Whenever a line in the material below includes "goblet", copy that line.

━━━━━ AVAILABLE DATA ━━━━━

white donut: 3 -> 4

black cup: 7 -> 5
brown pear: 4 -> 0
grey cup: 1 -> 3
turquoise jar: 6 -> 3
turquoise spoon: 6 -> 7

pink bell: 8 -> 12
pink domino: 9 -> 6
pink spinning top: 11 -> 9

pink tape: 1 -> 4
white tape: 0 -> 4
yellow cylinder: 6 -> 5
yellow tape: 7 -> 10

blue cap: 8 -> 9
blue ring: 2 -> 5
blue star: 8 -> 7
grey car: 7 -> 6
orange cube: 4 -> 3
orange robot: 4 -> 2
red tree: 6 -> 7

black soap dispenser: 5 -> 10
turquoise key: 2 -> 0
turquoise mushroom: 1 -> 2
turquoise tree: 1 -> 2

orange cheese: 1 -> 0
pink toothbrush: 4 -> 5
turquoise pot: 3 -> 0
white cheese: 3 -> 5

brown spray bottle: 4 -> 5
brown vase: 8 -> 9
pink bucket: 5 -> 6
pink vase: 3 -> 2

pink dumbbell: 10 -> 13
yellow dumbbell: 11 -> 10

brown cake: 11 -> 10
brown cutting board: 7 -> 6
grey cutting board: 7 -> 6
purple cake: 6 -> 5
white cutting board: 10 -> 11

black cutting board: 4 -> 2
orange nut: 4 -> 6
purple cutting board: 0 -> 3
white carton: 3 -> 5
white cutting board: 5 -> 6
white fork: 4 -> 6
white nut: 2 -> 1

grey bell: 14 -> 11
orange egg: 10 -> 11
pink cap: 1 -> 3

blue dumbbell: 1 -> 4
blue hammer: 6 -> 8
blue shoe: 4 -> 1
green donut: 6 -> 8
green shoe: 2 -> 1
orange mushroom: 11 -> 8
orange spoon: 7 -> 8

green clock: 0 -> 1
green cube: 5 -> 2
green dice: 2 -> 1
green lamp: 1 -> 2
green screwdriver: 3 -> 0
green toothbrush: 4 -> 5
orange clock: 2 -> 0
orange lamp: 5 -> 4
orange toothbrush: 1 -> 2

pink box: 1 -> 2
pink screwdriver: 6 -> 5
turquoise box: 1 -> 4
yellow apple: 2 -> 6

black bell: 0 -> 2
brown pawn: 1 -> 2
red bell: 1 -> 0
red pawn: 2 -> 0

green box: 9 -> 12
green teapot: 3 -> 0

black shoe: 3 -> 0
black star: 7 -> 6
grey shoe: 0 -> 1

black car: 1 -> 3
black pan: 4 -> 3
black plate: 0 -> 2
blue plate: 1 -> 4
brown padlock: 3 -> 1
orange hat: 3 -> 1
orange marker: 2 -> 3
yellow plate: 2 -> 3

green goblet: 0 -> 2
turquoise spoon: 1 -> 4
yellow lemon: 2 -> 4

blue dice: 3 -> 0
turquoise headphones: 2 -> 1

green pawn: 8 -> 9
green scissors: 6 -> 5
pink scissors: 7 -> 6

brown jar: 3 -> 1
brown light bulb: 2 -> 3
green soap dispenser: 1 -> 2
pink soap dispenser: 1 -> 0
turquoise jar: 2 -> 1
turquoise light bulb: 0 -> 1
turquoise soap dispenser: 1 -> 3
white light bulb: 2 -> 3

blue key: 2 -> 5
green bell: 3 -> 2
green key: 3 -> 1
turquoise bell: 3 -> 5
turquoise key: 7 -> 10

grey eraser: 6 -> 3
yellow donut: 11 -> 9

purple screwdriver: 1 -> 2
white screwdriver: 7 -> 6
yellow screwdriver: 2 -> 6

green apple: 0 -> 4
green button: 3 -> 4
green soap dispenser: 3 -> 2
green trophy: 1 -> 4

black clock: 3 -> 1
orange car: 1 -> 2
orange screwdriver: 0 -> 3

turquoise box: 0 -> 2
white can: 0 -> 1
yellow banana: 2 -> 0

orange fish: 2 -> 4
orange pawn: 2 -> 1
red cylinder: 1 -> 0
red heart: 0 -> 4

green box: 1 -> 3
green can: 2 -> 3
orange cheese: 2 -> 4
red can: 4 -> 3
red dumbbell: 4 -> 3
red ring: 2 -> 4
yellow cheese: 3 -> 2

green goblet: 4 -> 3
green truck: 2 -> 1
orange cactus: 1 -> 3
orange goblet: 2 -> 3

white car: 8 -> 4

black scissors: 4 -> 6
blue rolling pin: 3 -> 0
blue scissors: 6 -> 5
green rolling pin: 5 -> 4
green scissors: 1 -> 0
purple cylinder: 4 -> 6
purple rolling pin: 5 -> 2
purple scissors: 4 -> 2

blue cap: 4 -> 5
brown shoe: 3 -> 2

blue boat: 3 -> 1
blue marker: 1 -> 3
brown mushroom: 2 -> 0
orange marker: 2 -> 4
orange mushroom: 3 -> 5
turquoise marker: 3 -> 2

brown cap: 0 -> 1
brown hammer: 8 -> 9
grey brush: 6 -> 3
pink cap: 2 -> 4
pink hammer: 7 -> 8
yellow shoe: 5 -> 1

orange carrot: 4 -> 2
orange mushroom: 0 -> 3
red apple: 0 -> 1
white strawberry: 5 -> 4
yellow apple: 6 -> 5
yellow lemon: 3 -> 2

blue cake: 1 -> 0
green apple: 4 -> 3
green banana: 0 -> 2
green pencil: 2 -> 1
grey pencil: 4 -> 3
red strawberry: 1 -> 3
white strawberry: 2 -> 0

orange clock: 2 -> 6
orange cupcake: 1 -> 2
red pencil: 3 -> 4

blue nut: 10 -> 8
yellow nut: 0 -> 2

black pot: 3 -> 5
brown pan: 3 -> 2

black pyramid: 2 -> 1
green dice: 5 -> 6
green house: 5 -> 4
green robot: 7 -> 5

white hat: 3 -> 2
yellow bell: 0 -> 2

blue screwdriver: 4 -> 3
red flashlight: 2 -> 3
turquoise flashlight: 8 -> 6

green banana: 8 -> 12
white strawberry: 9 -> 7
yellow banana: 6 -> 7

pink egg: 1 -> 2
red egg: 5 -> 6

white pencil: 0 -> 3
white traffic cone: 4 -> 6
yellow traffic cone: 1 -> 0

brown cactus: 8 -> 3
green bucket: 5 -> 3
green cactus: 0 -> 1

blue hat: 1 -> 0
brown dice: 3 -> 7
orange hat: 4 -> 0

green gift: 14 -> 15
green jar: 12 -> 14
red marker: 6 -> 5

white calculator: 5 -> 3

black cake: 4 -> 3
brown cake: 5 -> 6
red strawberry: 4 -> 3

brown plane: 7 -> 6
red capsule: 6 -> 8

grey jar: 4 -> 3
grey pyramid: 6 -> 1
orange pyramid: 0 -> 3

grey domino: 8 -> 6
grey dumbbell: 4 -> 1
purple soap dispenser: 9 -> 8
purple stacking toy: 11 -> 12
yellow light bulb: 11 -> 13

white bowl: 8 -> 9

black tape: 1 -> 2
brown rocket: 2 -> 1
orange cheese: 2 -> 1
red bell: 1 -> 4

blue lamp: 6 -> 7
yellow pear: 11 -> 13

━━━━━

_EXERCISE SOLUTION:_
green goblet: 0 -> 2
green goblet: 4 -> 3
orange goblet: 2 -> 3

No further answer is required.